**WHAT YOU WILL DO**
What appears from the first line of the data below through the line containing "C206: 10nF (3V3, AGND) -> 68nF (3V3, AGND)", both included, should be copied exactly, and nothing else.

**SOURCE DATA**
-------------------------

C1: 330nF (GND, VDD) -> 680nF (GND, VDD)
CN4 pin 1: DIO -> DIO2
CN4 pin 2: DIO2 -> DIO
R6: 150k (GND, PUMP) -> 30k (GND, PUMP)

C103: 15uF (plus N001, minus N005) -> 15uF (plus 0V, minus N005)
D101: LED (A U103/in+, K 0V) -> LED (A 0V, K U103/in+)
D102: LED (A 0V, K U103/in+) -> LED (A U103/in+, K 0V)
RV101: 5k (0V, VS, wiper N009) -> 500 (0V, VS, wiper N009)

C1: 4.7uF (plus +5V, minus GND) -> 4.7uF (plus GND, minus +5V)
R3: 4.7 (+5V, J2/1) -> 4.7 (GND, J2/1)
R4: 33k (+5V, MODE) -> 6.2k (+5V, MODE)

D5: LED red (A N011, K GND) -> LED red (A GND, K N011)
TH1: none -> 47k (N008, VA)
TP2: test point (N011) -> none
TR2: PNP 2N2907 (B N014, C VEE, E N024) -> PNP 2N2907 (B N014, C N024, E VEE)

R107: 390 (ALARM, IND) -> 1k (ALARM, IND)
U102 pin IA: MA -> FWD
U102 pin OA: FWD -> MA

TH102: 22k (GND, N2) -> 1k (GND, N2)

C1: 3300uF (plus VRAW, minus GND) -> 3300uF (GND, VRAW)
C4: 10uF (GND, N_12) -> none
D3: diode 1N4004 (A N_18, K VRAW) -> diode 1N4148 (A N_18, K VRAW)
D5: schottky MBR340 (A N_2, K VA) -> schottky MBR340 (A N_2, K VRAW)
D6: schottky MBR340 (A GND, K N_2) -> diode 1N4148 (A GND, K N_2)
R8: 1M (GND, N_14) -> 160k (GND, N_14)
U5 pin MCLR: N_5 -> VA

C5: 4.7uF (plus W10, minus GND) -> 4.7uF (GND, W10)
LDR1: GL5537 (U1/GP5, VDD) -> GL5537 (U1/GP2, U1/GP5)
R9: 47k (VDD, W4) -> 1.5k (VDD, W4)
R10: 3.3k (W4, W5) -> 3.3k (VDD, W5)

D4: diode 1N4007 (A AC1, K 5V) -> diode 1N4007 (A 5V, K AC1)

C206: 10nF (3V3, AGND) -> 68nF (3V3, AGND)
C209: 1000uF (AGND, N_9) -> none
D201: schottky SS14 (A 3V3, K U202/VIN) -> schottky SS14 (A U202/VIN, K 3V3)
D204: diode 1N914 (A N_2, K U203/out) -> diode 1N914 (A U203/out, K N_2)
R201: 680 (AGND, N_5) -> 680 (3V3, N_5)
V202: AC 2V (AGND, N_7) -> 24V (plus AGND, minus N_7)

-------------------------

**WRITTEN ANSWER**
C1: 330nF (GND, VDD) -> 680nF (GND, VDD)
CN4 pin 1: DIO -> DIO2
CN4 pin 2: DIO2 -> DIO
R6: 150k (GND, PUMP) -> 30k (GND, PUMP)

C103: 15uF (plus N001, minus N005) -> 15uF (plus 0V, minus N005)
D101: LED (A U103/in+, K 0V) -> LED (A 0V, K U103/in+)
D102: LED (A 0V, K U103/in+) -> LED (A U103/in+, K 0V)
RV101: 5k (0V, VS, wiper N009) -> 500 (0V, VS, wiper N009)

C1: 4.7uF (plus +5V, minus GND) -> 4.7uF (plus GND, minus +5V)
R3: 4.7 (+5V, J2/1) -> 4.7 (GND, J2/1)
R4: 33k (+5V, MODE) -> 6.2k (+5V, MODE)

D5: LED red (A N011, K GND) -> LED red (A GND, K N011)
TH1: none -> 47k (N008, VA)
TP2: test point (N011) -> none
TR2: PNP 2N2907 (B N014, C VEE, E N024) -> PNP 2N2907 (B N014, C N024, E VEE)

R107: 390 (ALARM, IND) -> 1k (ALARM, IND)
U102 pin IA: MA -> FWD
U102 pin OA: FWD -> MA

TH102: 22k (GND, N2) -> 1k (GND, N2)

C1: 3300uF (plus VRAW, minus GND) -> 3300uF (GND, VRAW)
C4: 10uF (GND, N_12) -> none
D3: diode 1N4004 (A N_18, K VRAW) -> diode 1N4148 (A N_18, K VRAW)
D5: schottky MBR340 (A N_2, K VA) -> schottky MBR340 (A N_2, K VRAW)
D6: schottky MBR340 (A GND, K N_2) -> diode 1N4148 (A GND, K N_2)
R8: 1M (GND, N_14) -> 160k (GND, N_14)
U5 pin MCLR: N_5 -> VA

C5: 4.7uF (plus W10, minus GND) -> 4.7uF (GND, W10)
LDR1: GL5537 (U1/GP5, VDD) -> GL5537 (U1/GP2, U1/GP5)
R9: 47k (VDD, W4) -> 1.5k (VDD, W4)
R10: 3.3k (W4, W5) -> 3.3k (VDD, W5)

D4: diode 1N4007 (A AC1, K 5V) -> diode 1N4007 (A 5V, K AC1)

C206: 10nF (3V3, AGND) -> 68nF (3V3, AGND)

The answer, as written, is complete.